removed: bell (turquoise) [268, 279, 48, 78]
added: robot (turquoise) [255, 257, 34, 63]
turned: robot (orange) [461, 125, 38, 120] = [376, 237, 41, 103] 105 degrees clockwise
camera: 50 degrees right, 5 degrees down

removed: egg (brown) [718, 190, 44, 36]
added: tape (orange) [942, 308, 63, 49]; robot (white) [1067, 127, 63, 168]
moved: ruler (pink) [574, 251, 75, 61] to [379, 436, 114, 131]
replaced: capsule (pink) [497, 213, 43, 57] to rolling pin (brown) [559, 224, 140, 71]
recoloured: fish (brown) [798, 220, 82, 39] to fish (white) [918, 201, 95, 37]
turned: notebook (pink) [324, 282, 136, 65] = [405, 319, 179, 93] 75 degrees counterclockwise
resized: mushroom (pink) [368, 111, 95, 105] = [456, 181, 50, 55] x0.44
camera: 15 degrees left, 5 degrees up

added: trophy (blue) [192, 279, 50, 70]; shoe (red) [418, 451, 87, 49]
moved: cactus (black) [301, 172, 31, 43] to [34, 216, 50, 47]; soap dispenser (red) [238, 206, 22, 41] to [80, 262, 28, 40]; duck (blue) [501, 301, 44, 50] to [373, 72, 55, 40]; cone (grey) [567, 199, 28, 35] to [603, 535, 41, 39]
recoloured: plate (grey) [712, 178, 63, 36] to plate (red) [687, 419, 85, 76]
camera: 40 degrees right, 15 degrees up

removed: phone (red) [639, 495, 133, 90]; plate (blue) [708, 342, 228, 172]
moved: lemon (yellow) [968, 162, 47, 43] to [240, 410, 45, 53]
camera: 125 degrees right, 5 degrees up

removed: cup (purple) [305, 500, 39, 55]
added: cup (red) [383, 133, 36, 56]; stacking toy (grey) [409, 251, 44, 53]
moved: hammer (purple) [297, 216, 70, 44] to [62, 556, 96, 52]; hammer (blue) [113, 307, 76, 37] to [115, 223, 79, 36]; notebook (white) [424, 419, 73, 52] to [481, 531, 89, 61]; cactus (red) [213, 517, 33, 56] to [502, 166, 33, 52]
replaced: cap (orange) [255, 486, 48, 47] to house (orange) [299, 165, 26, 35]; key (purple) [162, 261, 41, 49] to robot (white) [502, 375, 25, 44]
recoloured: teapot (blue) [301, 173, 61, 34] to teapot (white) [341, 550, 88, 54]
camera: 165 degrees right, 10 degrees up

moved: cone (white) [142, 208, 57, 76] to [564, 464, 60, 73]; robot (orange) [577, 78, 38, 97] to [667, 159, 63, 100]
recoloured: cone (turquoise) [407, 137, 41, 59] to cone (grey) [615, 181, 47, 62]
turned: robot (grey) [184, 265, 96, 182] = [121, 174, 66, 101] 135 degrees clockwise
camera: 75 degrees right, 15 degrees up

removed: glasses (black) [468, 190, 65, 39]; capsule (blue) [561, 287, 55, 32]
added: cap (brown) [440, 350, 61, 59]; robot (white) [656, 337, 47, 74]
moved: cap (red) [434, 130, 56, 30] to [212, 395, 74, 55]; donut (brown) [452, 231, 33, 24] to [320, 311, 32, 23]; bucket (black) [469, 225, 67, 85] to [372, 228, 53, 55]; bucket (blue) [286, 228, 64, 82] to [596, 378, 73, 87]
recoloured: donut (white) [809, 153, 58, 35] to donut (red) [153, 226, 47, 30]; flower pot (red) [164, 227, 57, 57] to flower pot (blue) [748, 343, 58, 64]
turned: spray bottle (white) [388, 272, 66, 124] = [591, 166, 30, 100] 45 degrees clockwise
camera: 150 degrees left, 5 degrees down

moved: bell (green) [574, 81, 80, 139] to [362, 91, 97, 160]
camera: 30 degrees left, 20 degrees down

* [PROMPT]:
Transcribe the whole listing word for word.

* [WRITTEN REPLY]:
removed: bell (turquoise) [268, 279, 48, 78]
added: robot (turquoise) [255, 257, 34, 63]
turned: robot (orange) [461, 125, 38, 120] = [376, 237, 41, 103] 105 degrees clockwise
camera: 50 degrees right, 5 degrees down

removed: egg (brown) [718, 190, 44, 36]
added: tape (orange) [942, 308, 63, 49]; robot (white) [1067, 127, 63, 168]
moved: ruler (pink) [574, 251, 75, 61] to [379, 436, 114, 131]
replaced: capsule (pink) [497, 213, 43, 57] to rolling pin (brown) [559, 224, 140, 71]
recoloured: fish (brown) [798, 220, 82, 39] to fish (white) [918, 201, 95, 37]
turned: notebook (pink) [324, 282, 136, 65] = [405, 319, 179, 93] 75 degrees counterclockwise
resized: mushroom (pink) [368, 111, 95, 105] = [456, 181, 50, 55] x0.44
camera: 15 degrees left, 5 degrees up

added: trophy (blue) [192, 279, 50, 70]; shoe (red) [418, 451, 87, 49]
moved: cactus (black) [301, 172, 31, 43] to [34, 216, 50, 47]; soap dispenser (red) [238, 206, 22, 41] to [80, 262, 28, 40]; duck (blue) [501, 301, 44, 50] to [373, 72, 55, 40]; cone (grey) [567, 199, 28, 35] to [603, 535, 41, 39]
recoloured: plate (grey) [712, 178, 63, 36] to plate (red) [687, 419, 85, 76]
camera: 40 degrees right, 15 degrees up

removed: phone (red) [639, 495, 133, 90]; plate (blue) [708, 342, 228, 172]
moved: lemon (yellow) [968, 162, 47, 43] to [240, 410, 45, 53]
camera: 125 degrees right, 5 degrees up

removed: cup (purple) [305, 500, 39, 55]
added: cup (red) [383, 133, 36, 56]; stacking toy (grey) [409, 251, 44, 53]
moved: hammer (purple) [297, 216, 70, 44] to [62, 556, 96, 52]; hammer (blue) [113, 307, 76, 37] to [115, 223, 79, 36]; notebook (white) [424, 419, 73, 52] to [481, 531, 89, 61]; cactus (red) [213, 517, 33, 56] to [502, 166, 33, 52]
replaced: cap (orange) [255, 486, 48, 47] to house (orange) [299, 165, 26, 35]; key (purple) [162, 261, 41, 49] to robot (white) [502, 375, 25, 44]
recoloured: teapot (blue) [301, 173, 61, 34] to teapot (white) [341, 550, 88, 54]
camera: 165 degrees right, 10 degrees up

moved: cone (white) [142, 208, 57, 76] to [564, 464, 60, 73]; robot (orange) [577, 78, 38, 97] to [667, 159, 63, 100]
recoloured: cone (turquoise) [407, 137, 41, 59] to cone (grey) [615, 181, 47, 62]
turned: robot (grey) [184, 265, 96, 182] = [121, 174, 66, 101] 135 degrees clockwise
camera: 75 degrees right, 15 degrees up

removed: glasses (black) [468, 190, 65, 39]; capsule (blue) [561, 287, 55, 32]
added: cap (brown) [440, 350, 61, 59]; robot (white) [656, 337, 47, 74]
moved: cap (red) [434, 130, 56, 30] to [212, 395, 74, 55]; donut (brown) [452, 231, 33, 24] to [320, 311, 32, 23]; bucket (black) [469, 225, 67, 85] to [372, 228, 53, 55]; bucket (blue) [286, 228, 64, 82] to [596, 378, 73, 87]
recoloured: donut (white) [809, 153, 58, 35] to donut (red) [153, 226, 47, 30]; flower pot (red) [164, 227, 57, 57] to flower pot (blue) [748, 343, 58, 64]
turned: spray bottle (white) [388, 272, 66, 124] = [591, 166, 30, 100] 45 degrees clockwise
camera: 150 degrees left, 5 degrees down

moved: bell (green) [574, 81, 80, 139] to [362, 91, 97, 160]
camera: 30 degrees left, 20 degrees down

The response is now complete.